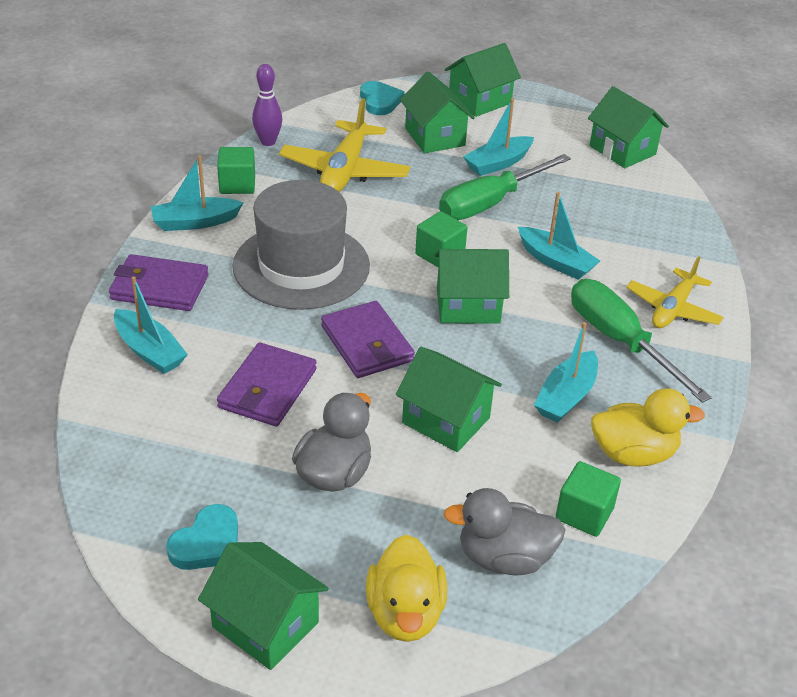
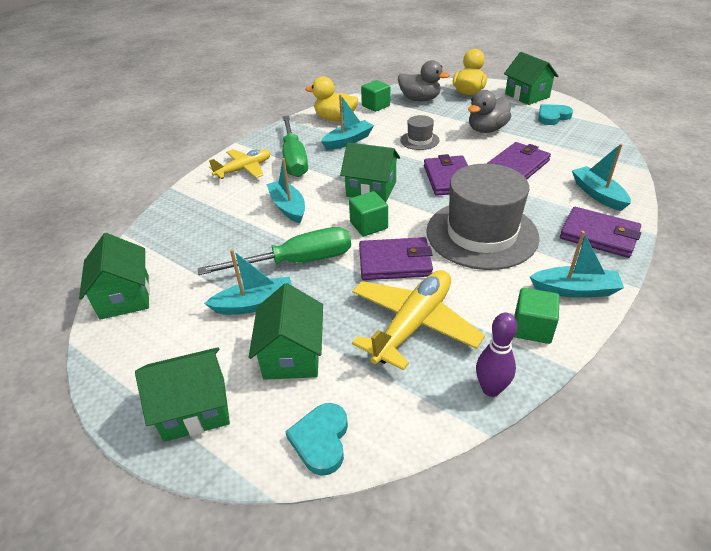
camera: 155 degrees left, 0 degrees up
(387, 219) = (395, 262): none -> purple wallet
(446, 420) = (419, 140): green house -> grey hat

☆ ☆ ☆

[PROBLEM STATEMENT]
Restate the data above word for word, so that the only difference is the missing pictures.

[ANSWER TO THIS EXERCISE]
camera: 155 degrees left, 0 degrees up
(387, 219) = (395, 262): none -> purple wallet
(446, 420) = (419, 140): green house -> grey hat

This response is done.